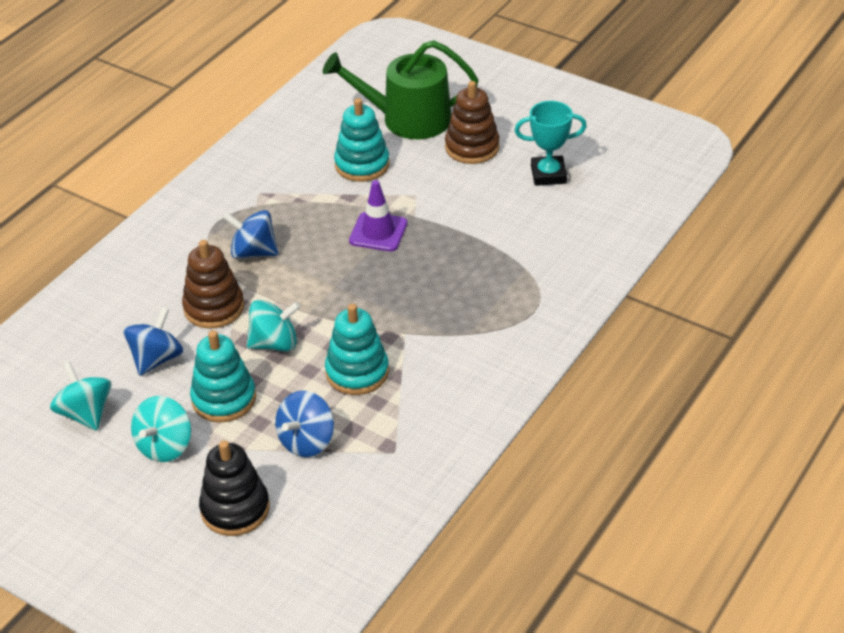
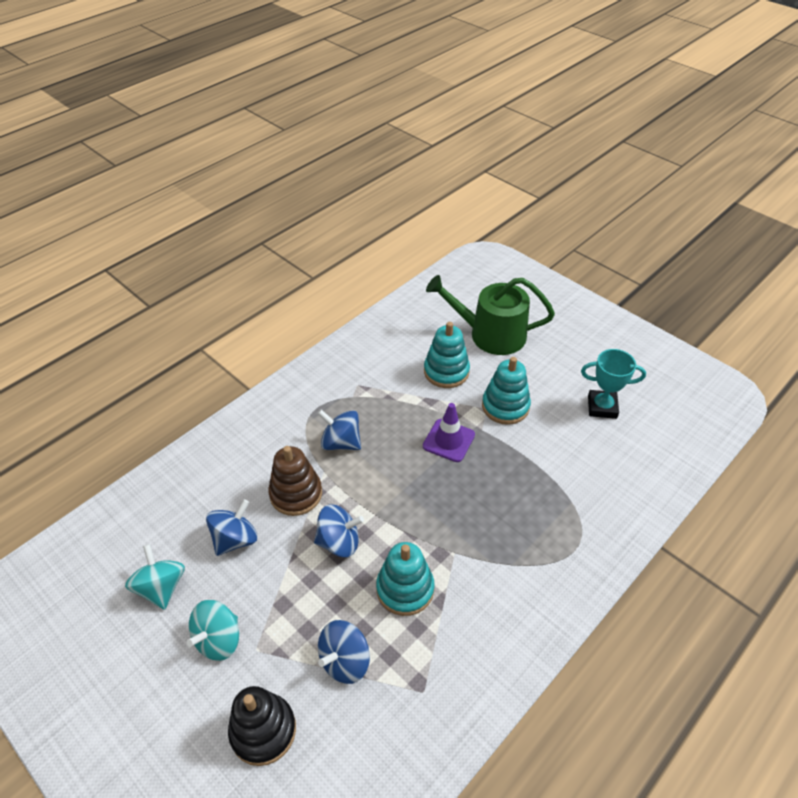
camera: 10 degrees right, 5 degrees up
(224, 399) = (282, 595): turquoise stacking toy -> turquoise stacking toy (505, 406)
(275, 343) = (339, 542): turquoise spinning top -> blue spinning top
(472, 147) = (540, 369): brown stacking toy -> none

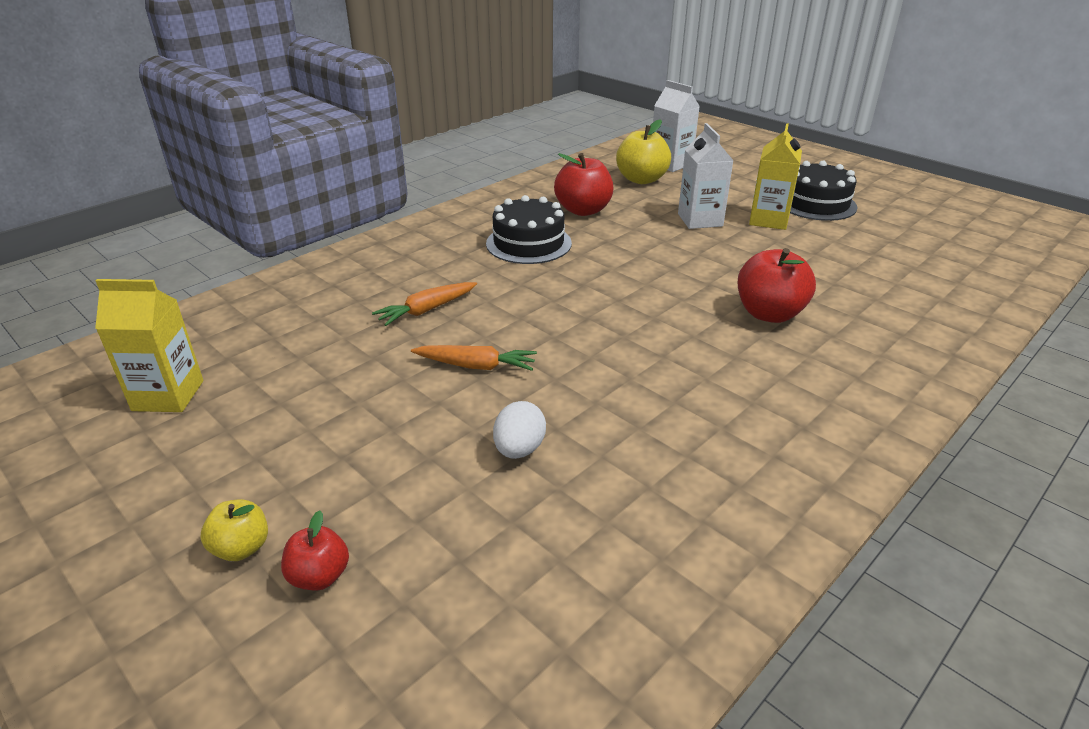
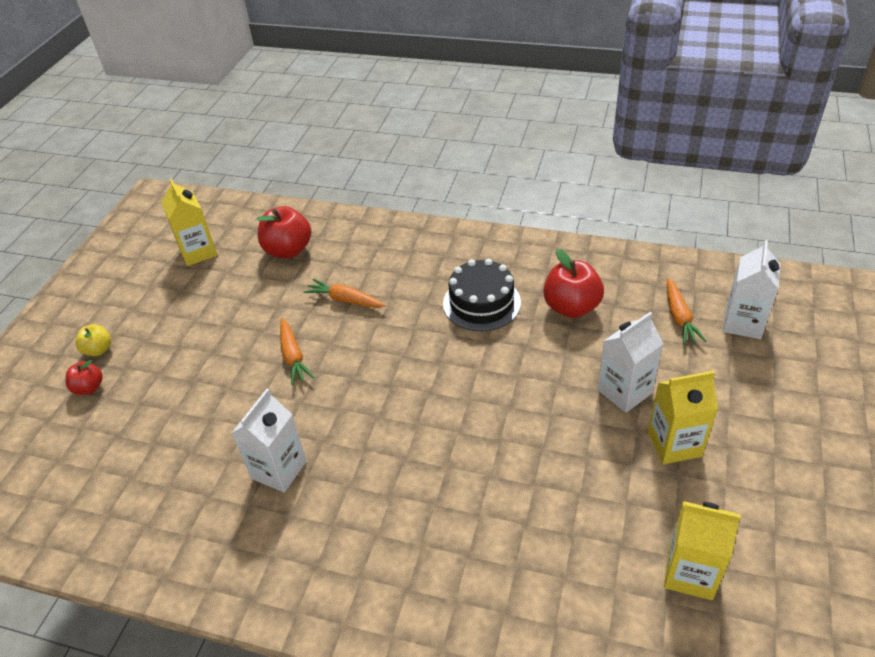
camera: 65 degrees right, 10 degrees up
(519, 449) = (217, 417): white egg -> none
(641, 179) = (679, 317): yellow apple -> orange carrot
(648, 419) = (279, 470): none -> white carton
(769, 314) = (474, 498): red apple -> red apple (288, 250)
(816, 203) = (759, 473): black cake -> none
(892, 252) = (690, 573): none -> yellow carton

# # # #

> **Prompt**
Each line from the one that holds "(519, 449) = (217, 417): white egg -> none" to the end of the records above should be transcribed exactly, both ends included.

> **Task solution**
(519, 449) = (217, 417): white egg -> none
(641, 179) = (679, 317): yellow apple -> orange carrot
(648, 419) = (279, 470): none -> white carton
(769, 314) = (474, 498): red apple -> red apple (288, 250)
(816, 203) = (759, 473): black cake -> none
(892, 252) = (690, 573): none -> yellow carton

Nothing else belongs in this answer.